Exercise requirements |
From top to bottom, write out the listing exactly and skip every picture.

Collected data |

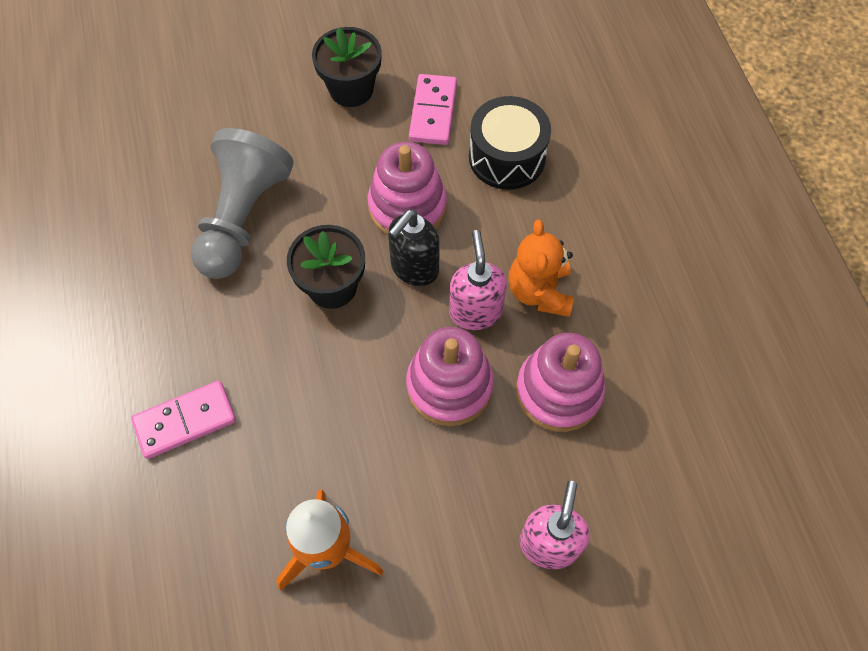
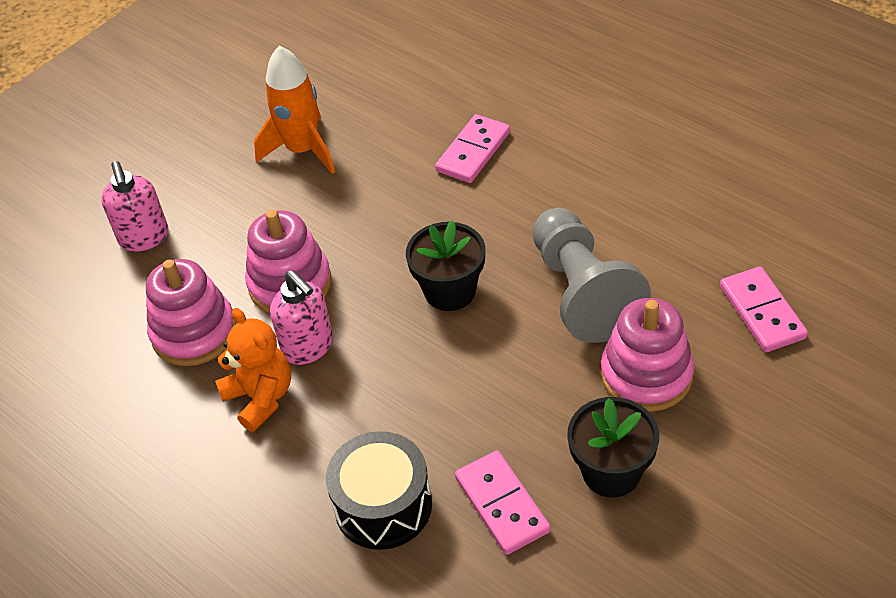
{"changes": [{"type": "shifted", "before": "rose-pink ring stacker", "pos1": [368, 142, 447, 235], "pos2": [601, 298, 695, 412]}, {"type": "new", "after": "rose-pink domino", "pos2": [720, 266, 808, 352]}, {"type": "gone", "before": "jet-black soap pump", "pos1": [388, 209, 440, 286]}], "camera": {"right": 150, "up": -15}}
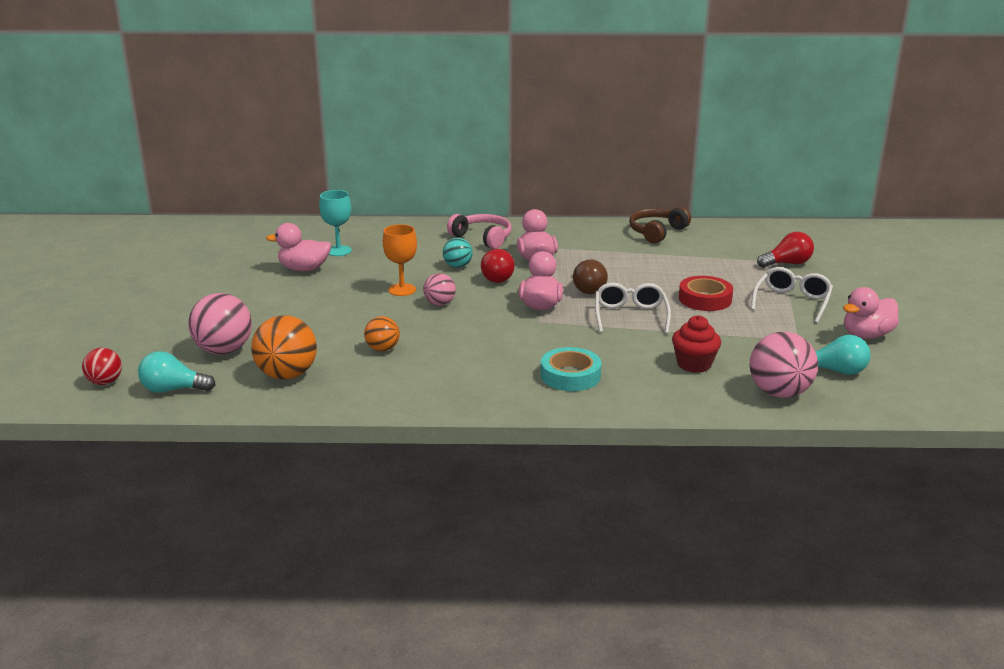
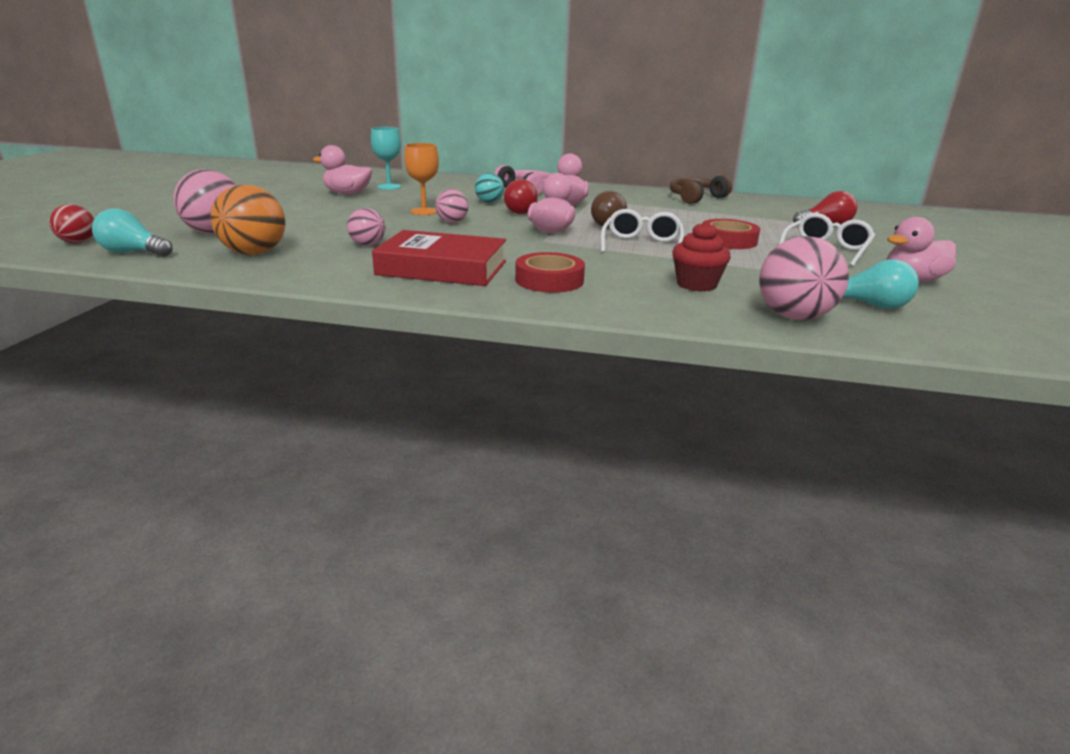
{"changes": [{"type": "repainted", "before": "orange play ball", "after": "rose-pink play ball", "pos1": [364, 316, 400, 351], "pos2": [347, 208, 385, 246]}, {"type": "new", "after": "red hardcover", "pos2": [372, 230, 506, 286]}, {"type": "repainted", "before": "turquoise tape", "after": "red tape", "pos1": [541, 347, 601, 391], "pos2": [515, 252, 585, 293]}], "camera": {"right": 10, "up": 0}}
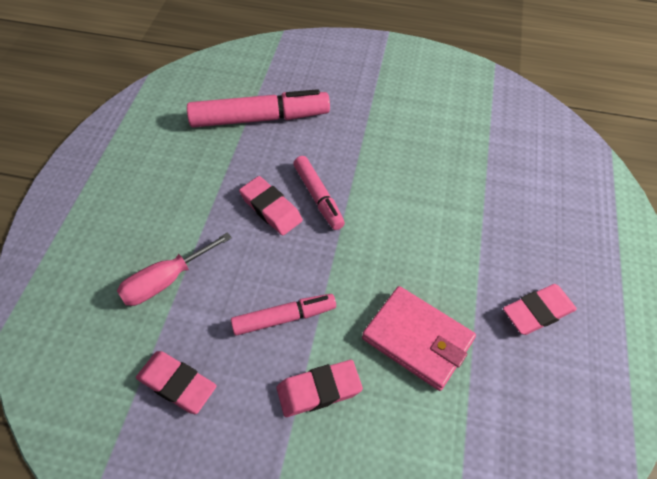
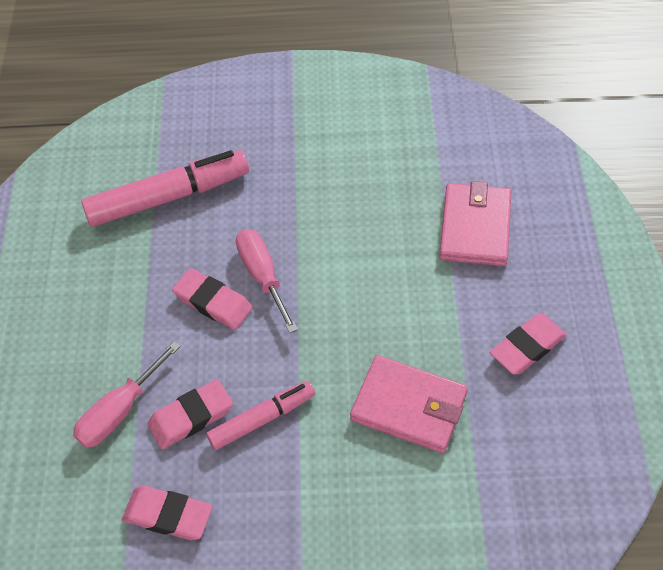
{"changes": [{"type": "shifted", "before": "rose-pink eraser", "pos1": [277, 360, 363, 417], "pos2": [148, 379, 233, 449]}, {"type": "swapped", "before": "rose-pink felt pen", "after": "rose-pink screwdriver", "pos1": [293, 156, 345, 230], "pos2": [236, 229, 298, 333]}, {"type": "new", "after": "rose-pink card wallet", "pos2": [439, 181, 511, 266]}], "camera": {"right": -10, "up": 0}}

Answer to the problem |
{"changes": [{"type": "shifted", "before": "rose-pink ring stacker", "pos1": [368, 142, 447, 235], "pos2": [601, 298, 695, 412]}, {"type": "new", "after": "rose-pink domino", "pos2": [720, 266, 808, 352]}, {"type": "gone", "before": "jet-black soap pump", "pos1": [388, 209, 440, 286]}], "camera": {"right": 150, "up": -15}}
{"changes": [{"type": "repainted", "before": "orange play ball", "after": "rose-pink play ball", "pos1": [364, 316, 400, 351], "pos2": [347, 208, 385, 246]}, {"type": "new", "after": "red hardcover", "pos2": [372, 230, 506, 286]}, {"type": "repainted", "before": "turquoise tape", "after": "red tape", "pos1": [541, 347, 601, 391], "pos2": [515, 252, 585, 293]}], "camera": {"right": 10, "up": 0}}
{"changes": [{"type": "shifted", "before": "rose-pink eraser", "pos1": [277, 360, 363, 417], "pos2": [148, 379, 233, 449]}, {"type": "swapped", "before": "rose-pink felt pen", "after": "rose-pink screwdriver", "pos1": [293, 156, 345, 230], "pos2": [236, 229, 298, 333]}, {"type": "new", "after": "rose-pink card wallet", "pos2": [439, 181, 511, 266]}], "camera": {"right": -10, "up": 0}}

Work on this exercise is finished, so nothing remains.